→ **Supplied entries**:
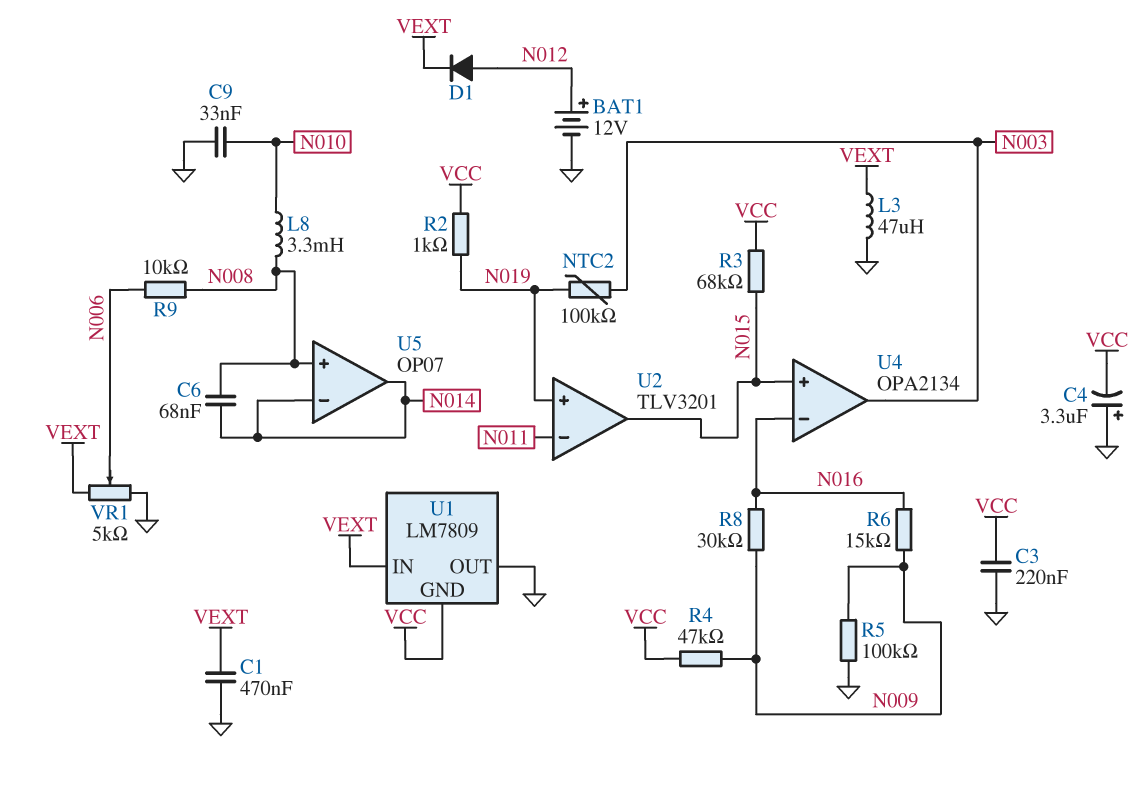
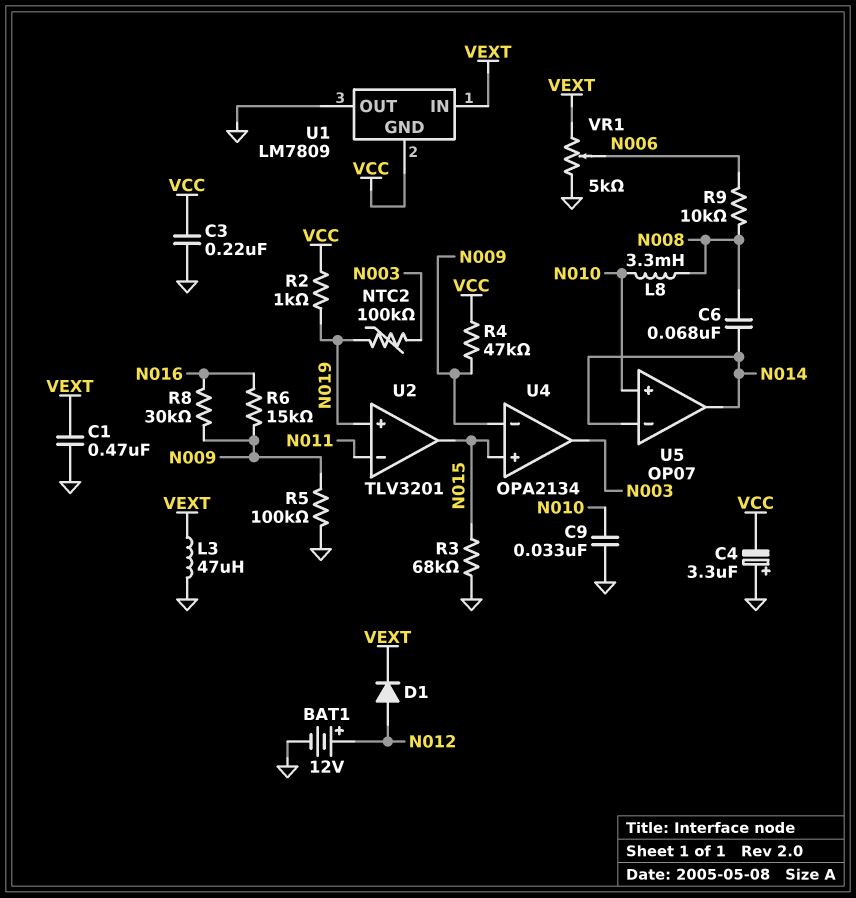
R3: 68k (N015, VCC) -> 68k (GND, N015)
U4 pin in-: N016 -> N009
U5 pin in+: N008 -> N010

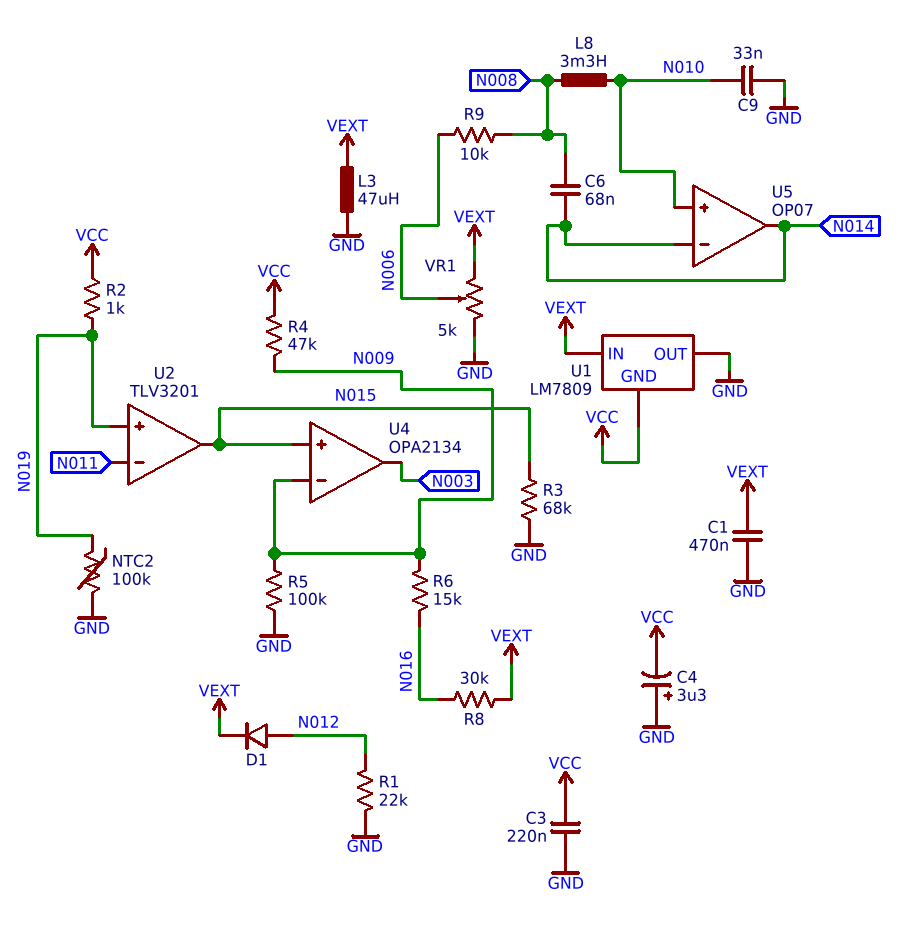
BAT1: 12V (plus N012, minus GND) -> none
NTC2: 100k (N003, N019) -> 100k (GND, N019)
R1: none -> 22k (GND, N012)
R8: 30k (N009, N016) -> 30k (N016, VEXT)

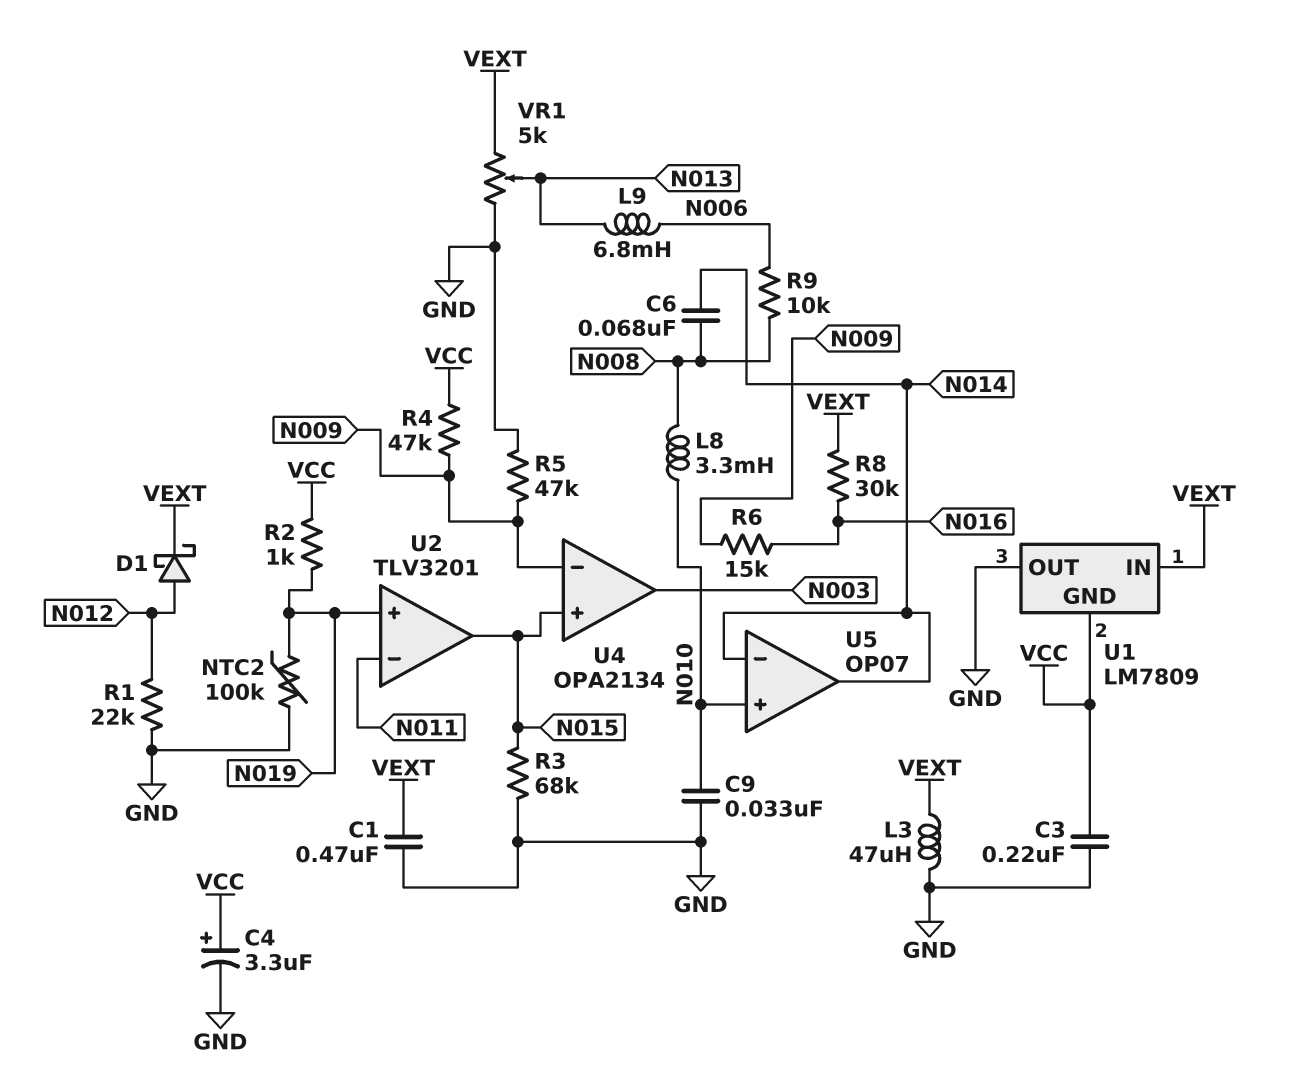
C4: 3.3uF (plus GND, minus VCC) -> 3.3uF (plus VCC, minus GND)
D1: diode (A N012, K VEXT) -> schottky (A N012, K VEXT)
L9: none -> 6.8mH (N006, N013)
R5: 100k (GND, N009) -> 47k (GND, N009)
VR1: 5k (GND, VEXT, wiper N006) -> 5k (GND, VEXT, wiper N013)

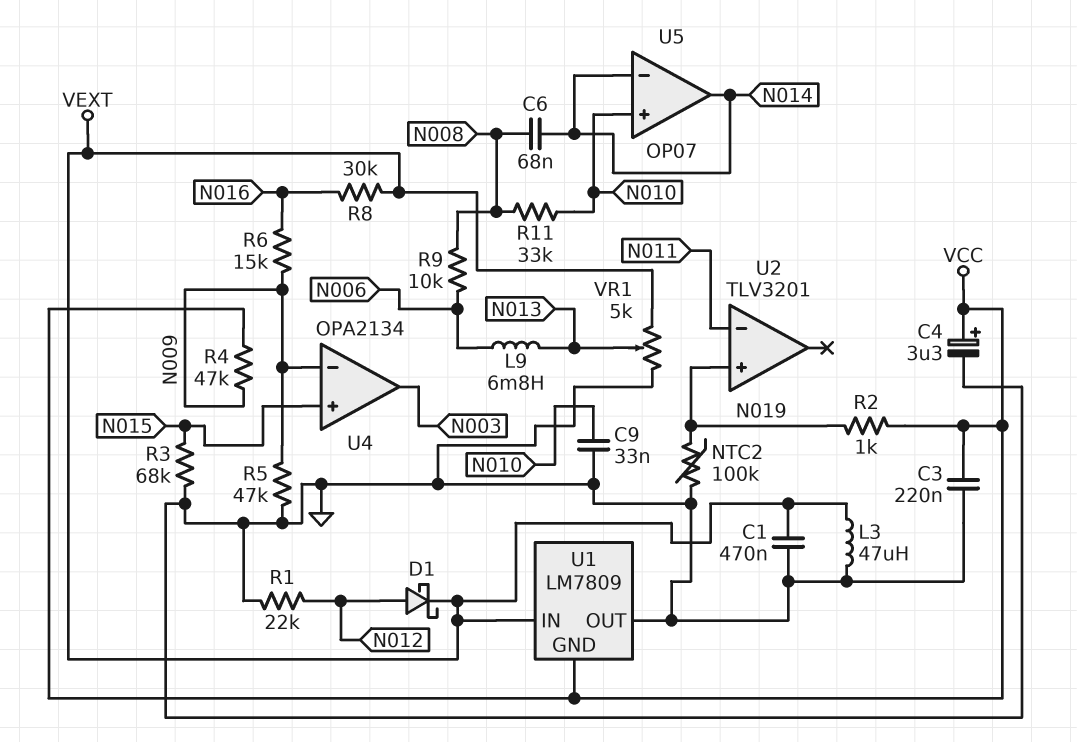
L8: 3.3mH (N008, N010) -> none
R11: none -> 33k (N008, N010)
U2 pin out: N015 -> none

→ **Instructions for the task**:
Using the material above, transcribe exactly the lines from the one holding "R8: 30k (N009, N016) -> 30k (N016, VEXT)" to the one holding "R5: 100k (GND, N009) -> 47k (GND, N009)", both ends kept. Do not carry over any pictures.

→ **Exercise output**:
R8: 30k (N009, N016) -> 30k (N016, VEXT)

C4: 3.3uF (plus GND, minus VCC) -> 3.3uF (plus VCC, minus GND)
D1: diode (A N012, K VEXT) -> schottky (A N012, K VEXT)
L9: none -> 6.8mH (N006, N013)
R5: 100k (GND, N009) -> 47k (GND, N009)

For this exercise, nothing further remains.